Transcribe the listing exactly, leaving out every picture.

* [Input data]:
------------------------------
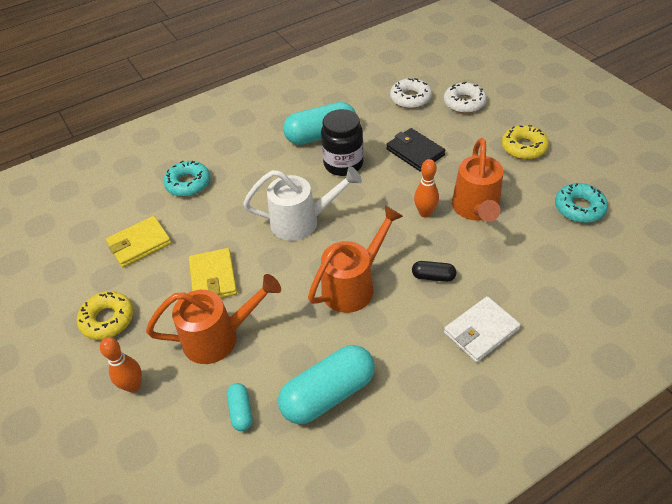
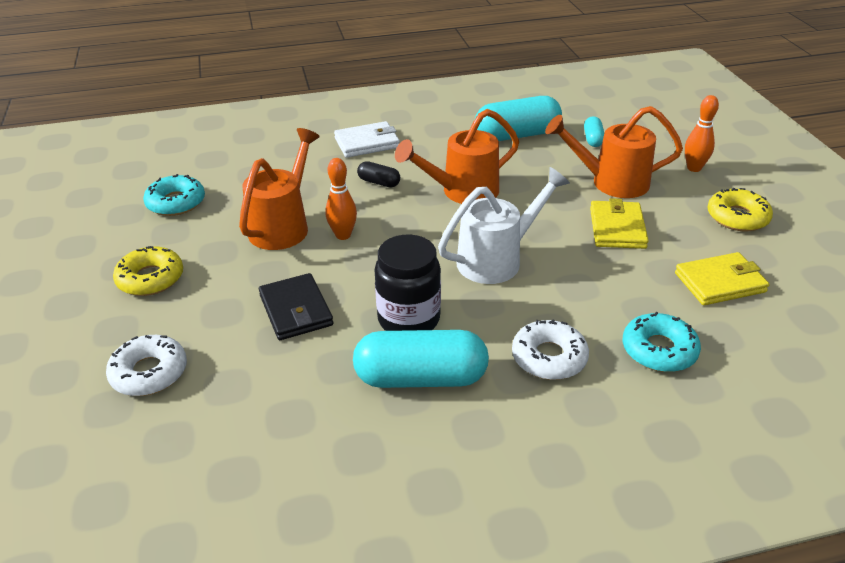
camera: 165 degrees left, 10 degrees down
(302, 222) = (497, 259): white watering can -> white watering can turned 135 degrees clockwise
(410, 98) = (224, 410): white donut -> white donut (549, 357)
------------------------------
* [Expected answer]:
camera: 165 degrees left, 10 degrees down
(302, 222) = (497, 259): white watering can -> white watering can turned 135 degrees clockwise
(410, 98) = (224, 410): white donut -> white donut (549, 357)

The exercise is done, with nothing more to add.